**What needs to be done**
Print all of the data below exactly as it appears, leaving out every image.

**Recorded data**
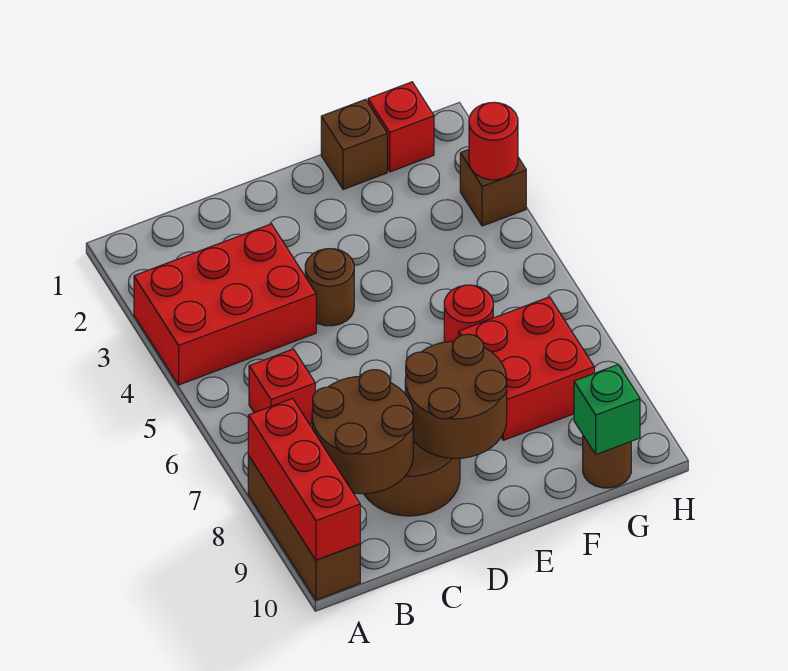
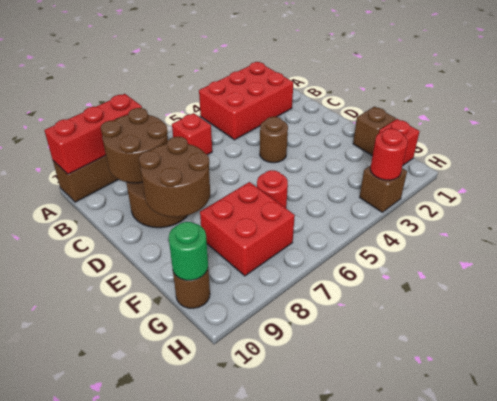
red brick A3:C4 level 1 -> red brick A2:B4 level 1
green brick G10 level 2 -> green round brick G10 level 2

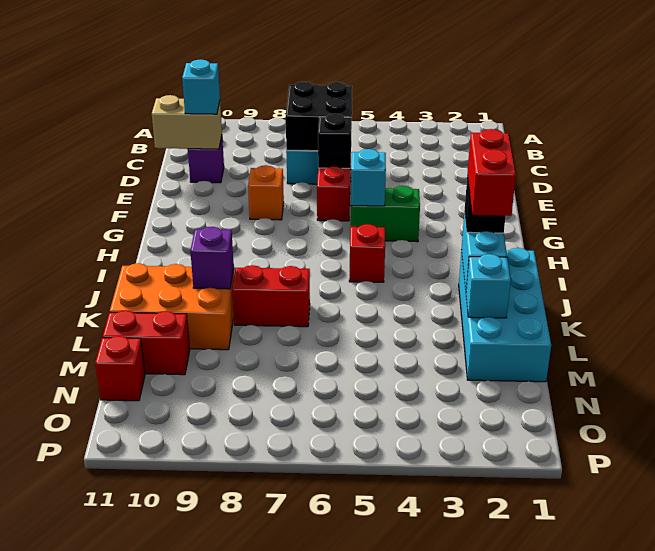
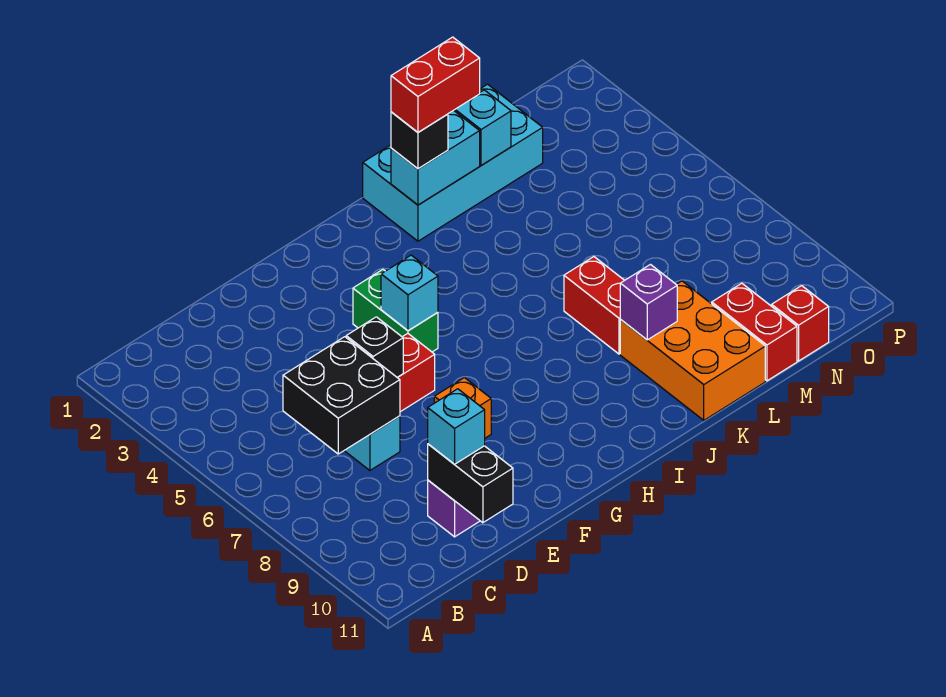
tan brick D10:D11 level 2 -> black brick D10:D11 level 2
red brick I5 level 1 -> none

**Your response**
red brick A3:C4 level 1 -> red brick A2:B4 level 1
green brick G10 level 2 -> green round brick G10 level 2

tan brick D10:D11 level 2 -> black brick D10:D11 level 2
red brick I5 level 1 -> none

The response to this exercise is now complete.